How to complete this task =>
Write out every entry exactly as it appears, omitting the pictures.

Provided entries =>
- - - -
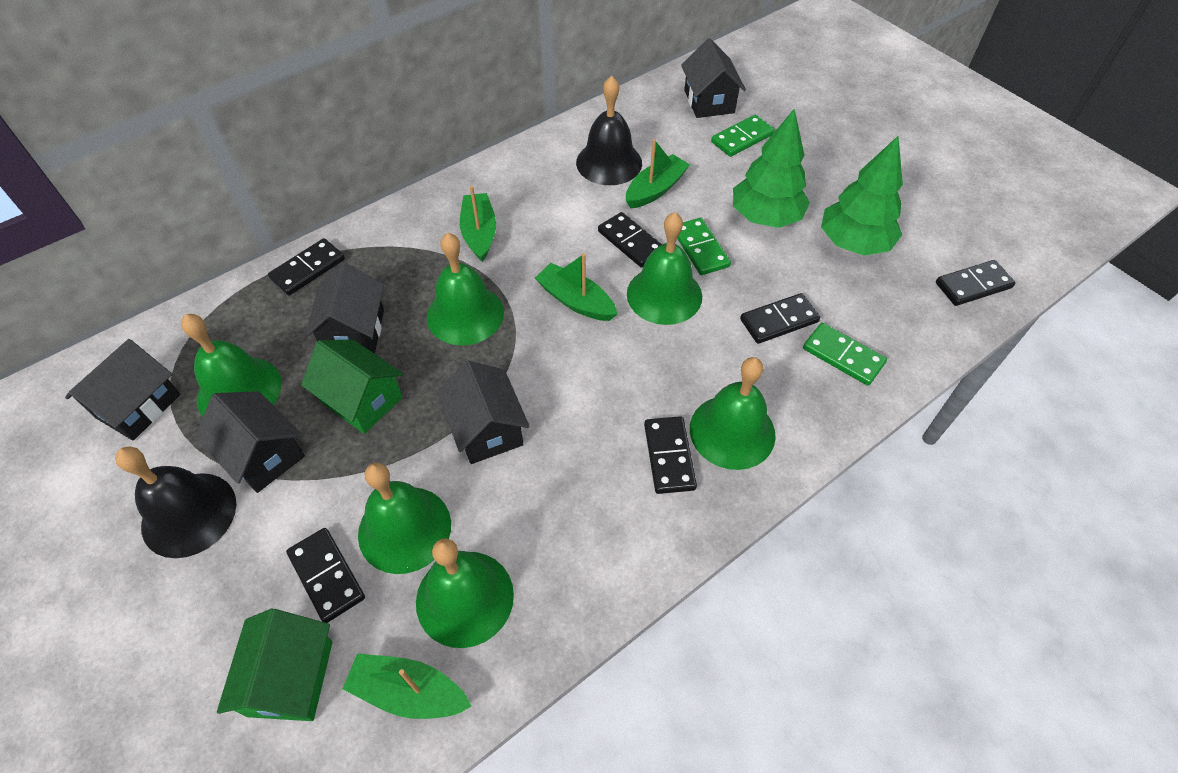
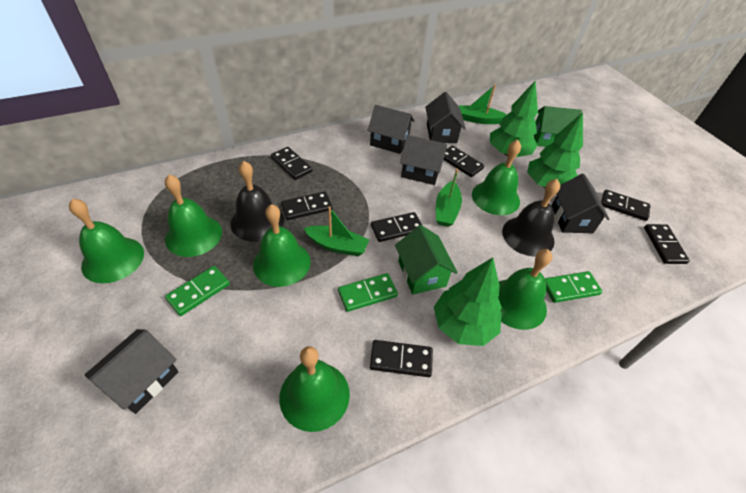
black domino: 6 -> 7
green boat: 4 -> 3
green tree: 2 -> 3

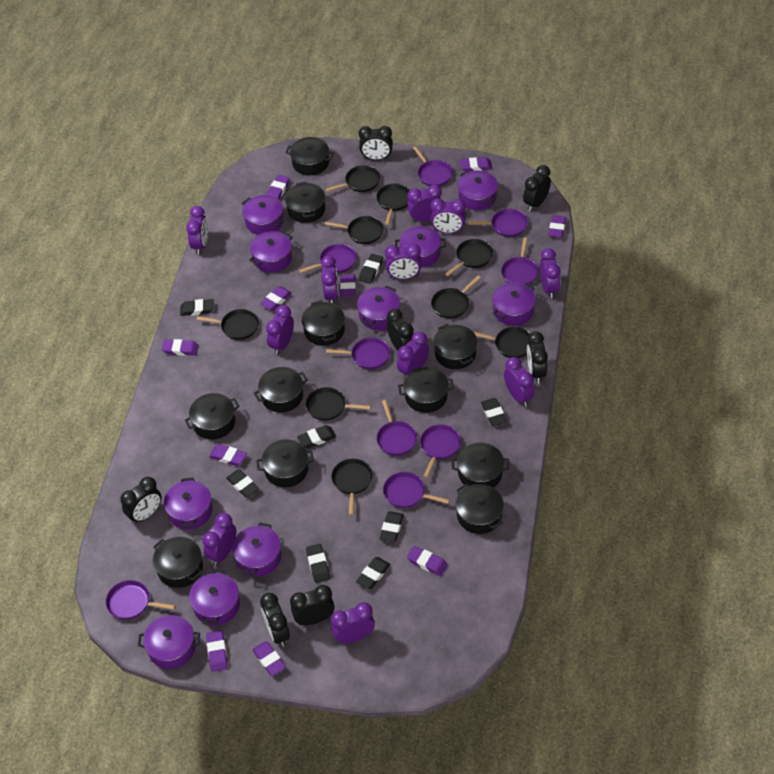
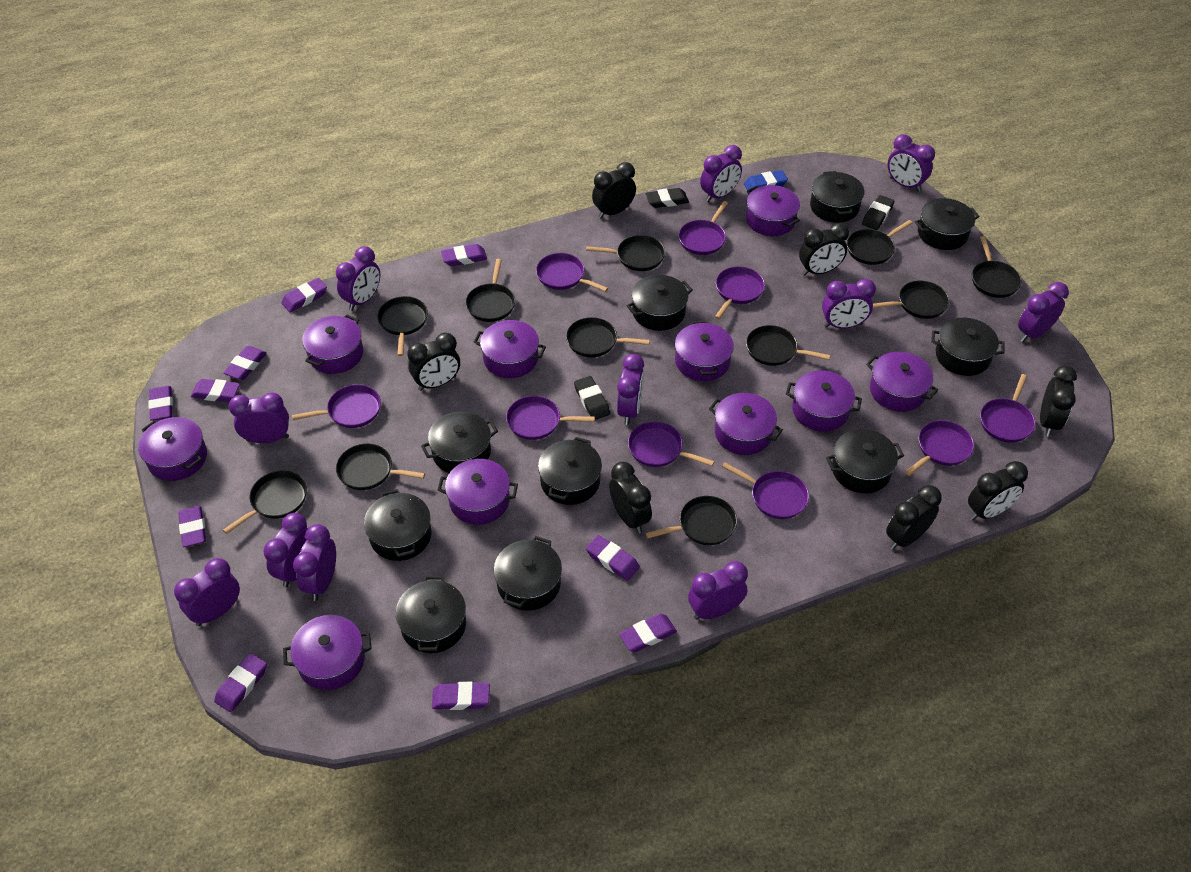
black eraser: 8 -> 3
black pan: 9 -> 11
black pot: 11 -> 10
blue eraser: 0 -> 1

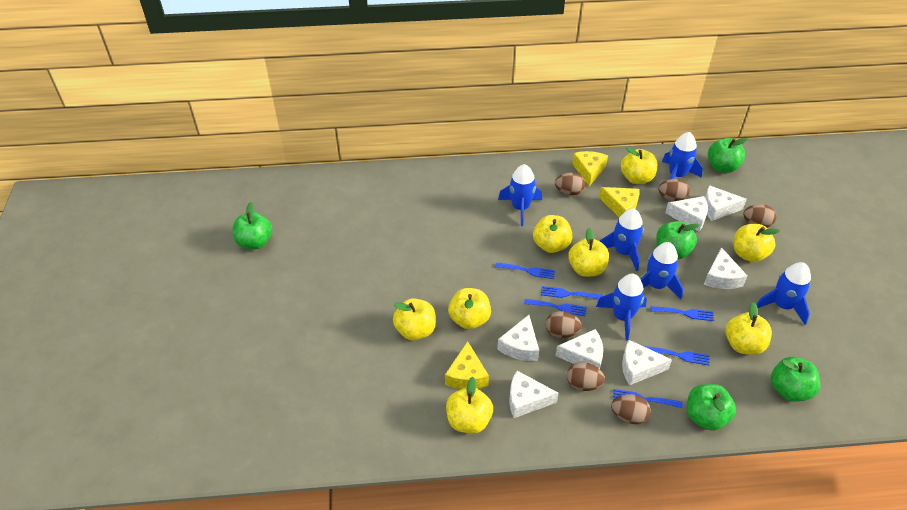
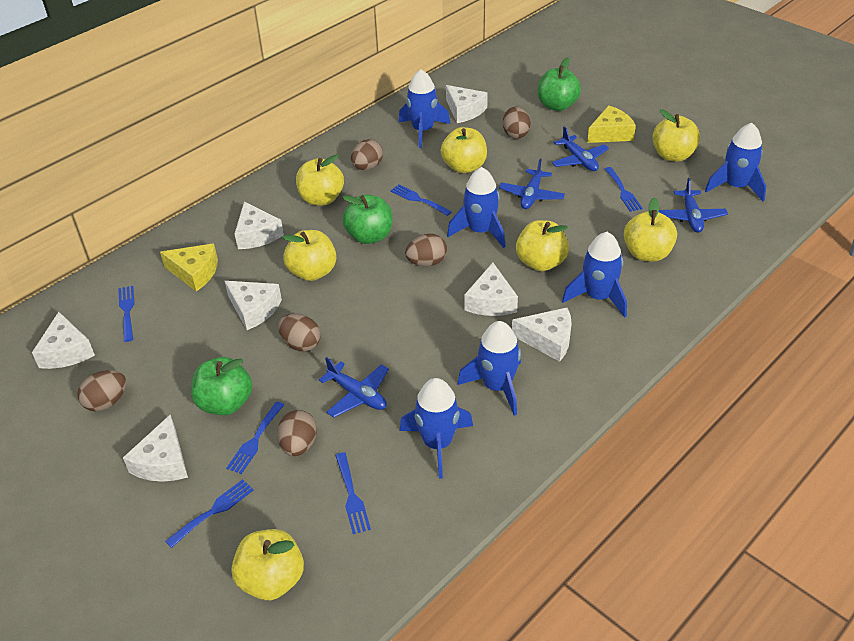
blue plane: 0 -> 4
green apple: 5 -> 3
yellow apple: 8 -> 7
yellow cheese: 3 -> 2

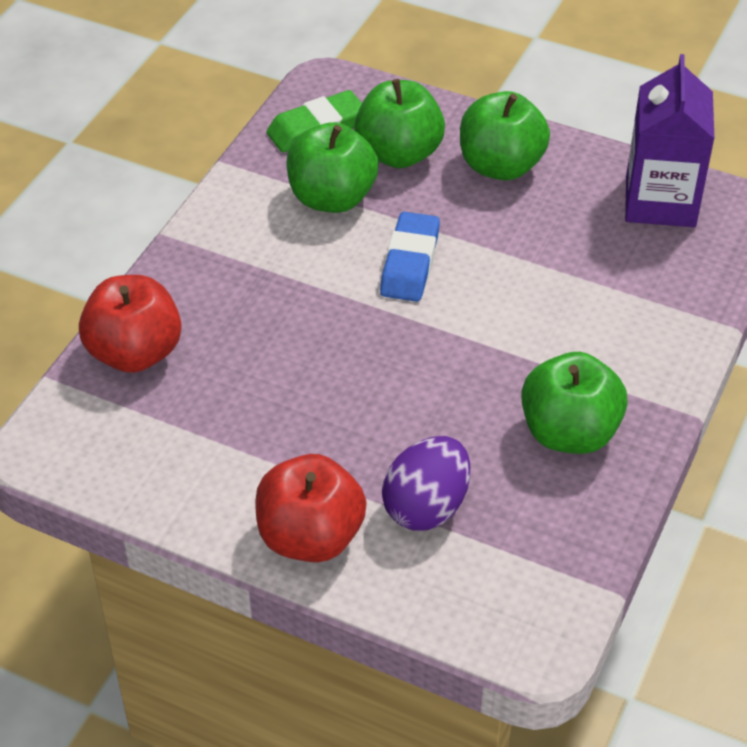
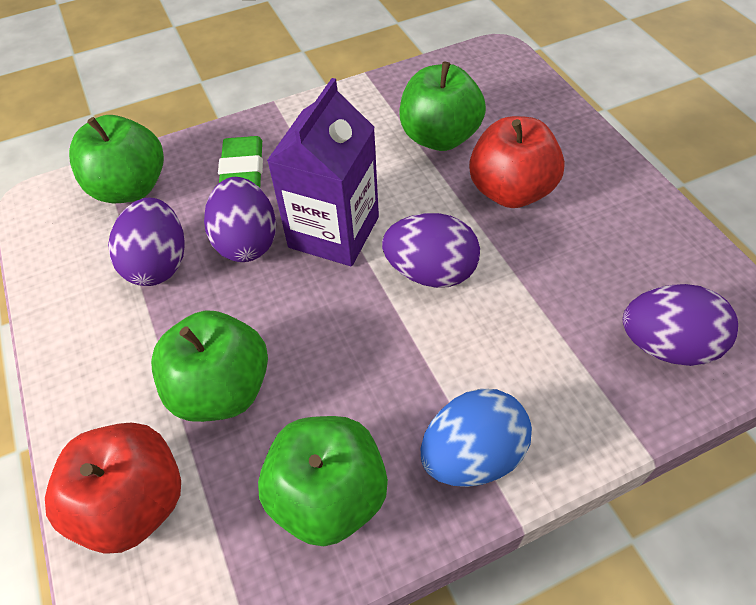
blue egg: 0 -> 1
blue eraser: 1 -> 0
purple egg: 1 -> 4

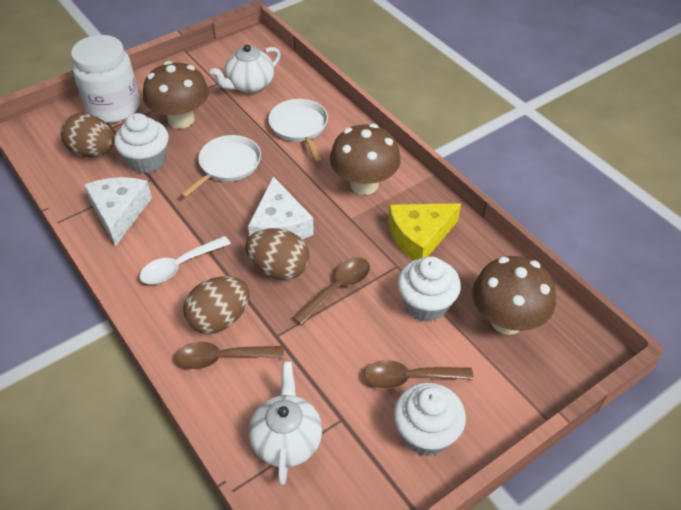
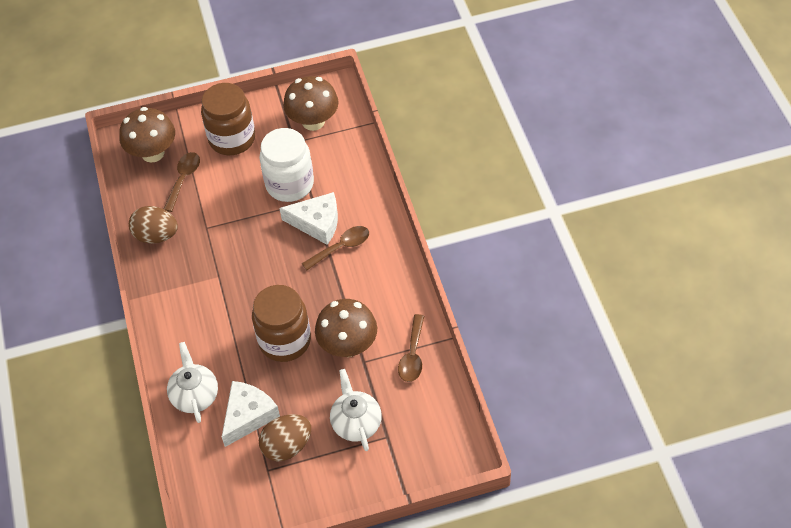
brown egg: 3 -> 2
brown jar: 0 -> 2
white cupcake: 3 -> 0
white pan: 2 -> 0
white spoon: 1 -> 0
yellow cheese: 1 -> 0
- - - -
Output for this task =>
black domino: 6 -> 7
green boat: 4 -> 3
green tree: 2 -> 3

black eraser: 8 -> 3
black pan: 9 -> 11
black pot: 11 -> 10
blue eraser: 0 -> 1

blue plane: 0 -> 4
green apple: 5 -> 3
yellow apple: 8 -> 7
yellow cheese: 3 -> 2

blue egg: 0 -> 1
blue eraser: 1 -> 0
purple egg: 1 -> 4

brown egg: 3 -> 2
brown jar: 0 -> 2
white cupcake: 3 -> 0
white pan: 2 -> 0
white spoon: 1 -> 0
yellow cheese: 1 -> 0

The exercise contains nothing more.